* [Task statement] Check each line of the records below and collect those that include the word "NAND".

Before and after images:
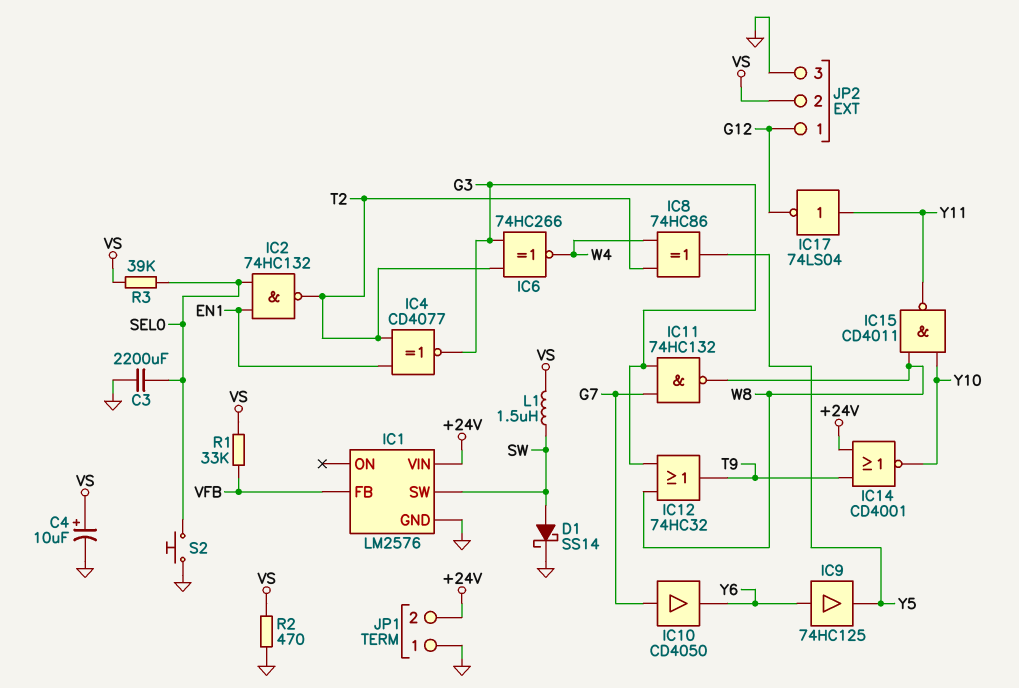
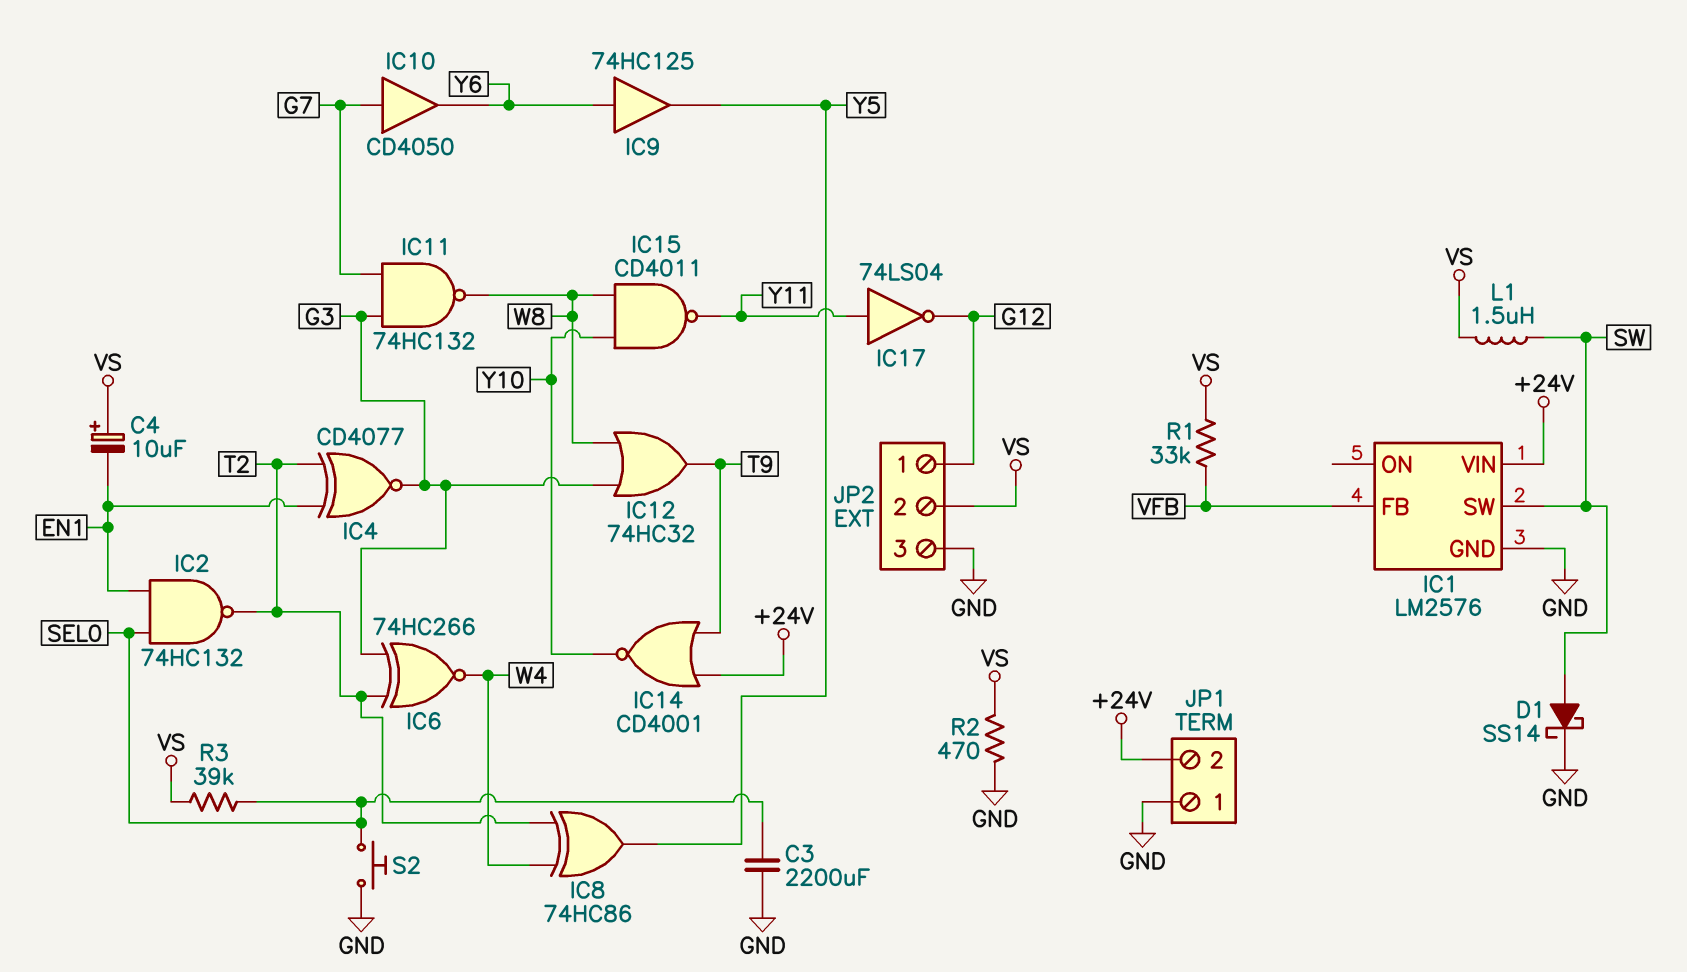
C4: 10uF (plus VS, minus GND) -> 10uF (plus VS, minus EN1)

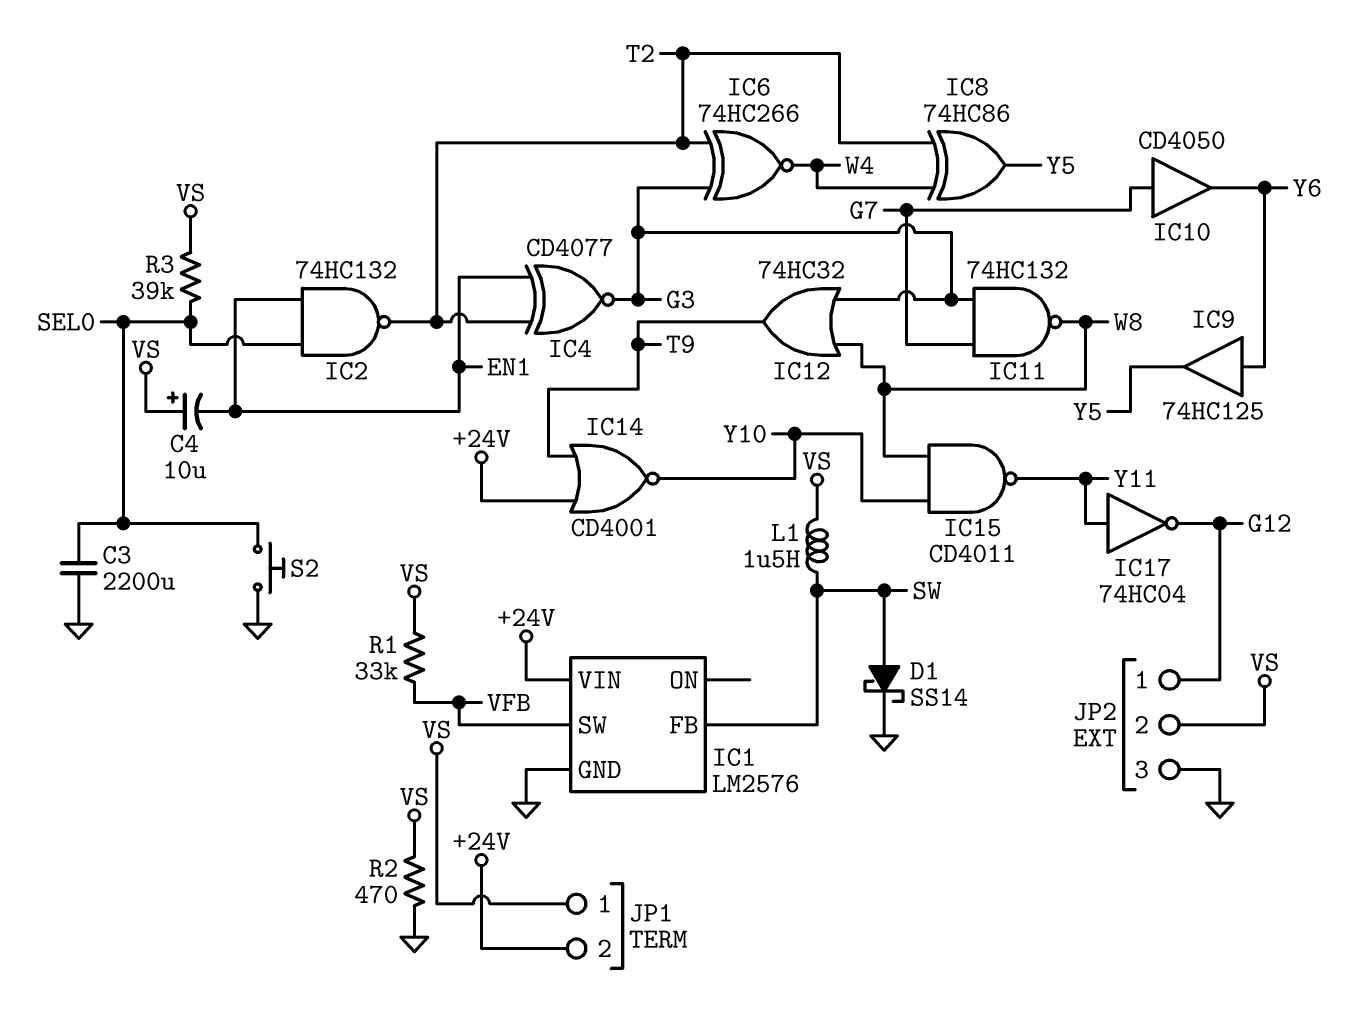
IC1 pin FB: VFB -> SW
IC1 pin SW: SW -> VFB
IC17: NOT 74LS04 (in Y11, out G12) -> NOT 74HC04 (in Y11, out G12)
JP1 pin 1: GND -> VS

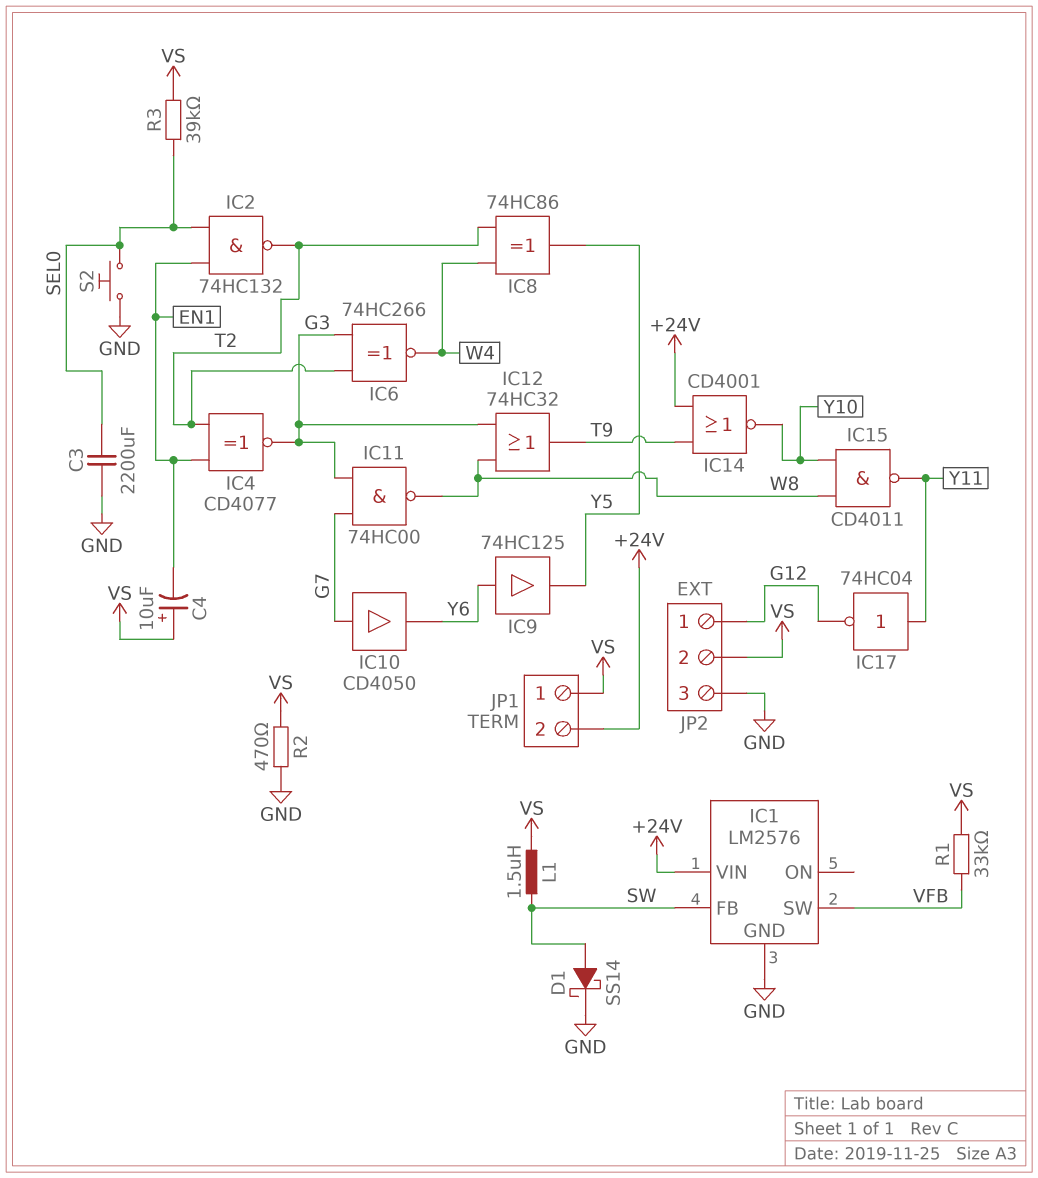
IC11: NAND 74HC132 (in G3, in G7, out W8) -> NAND 74HC00 (in G3, in G7, out W8)

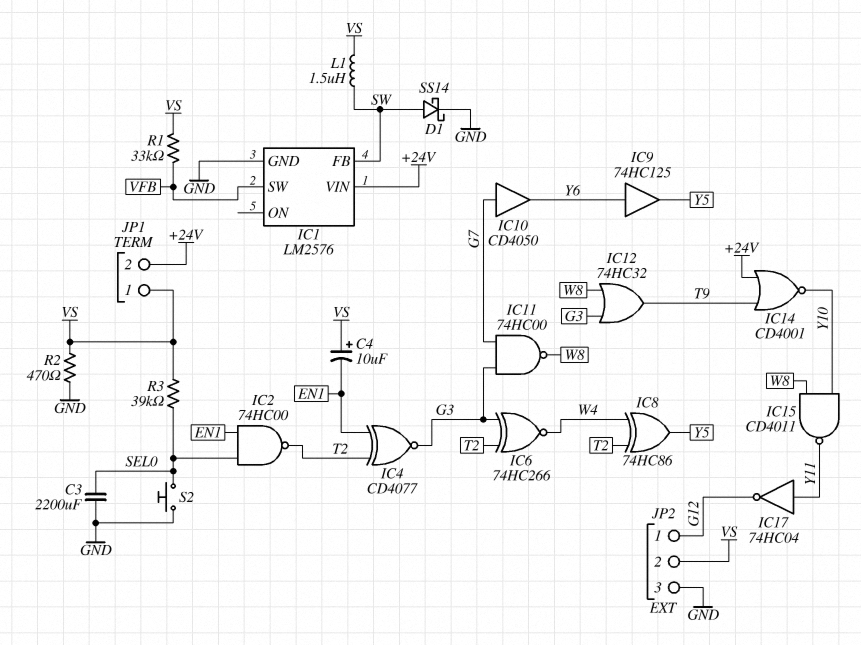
IC2: NAND 74HC132 (in EN1, in SEL0, out T2) -> NAND 74HC00 (in EN1, in SEL0, out T2)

* [Answer to this task]
IC11: NAND 74HC132 (in G3, in G7, out W8) -> NAND 74HC00 (in G3, in G7, out W8)
IC2: NAND 74HC132 (in EN1, in SEL0, out T2) -> NAND 74HC00 (in EN1, in SEL0, out T2)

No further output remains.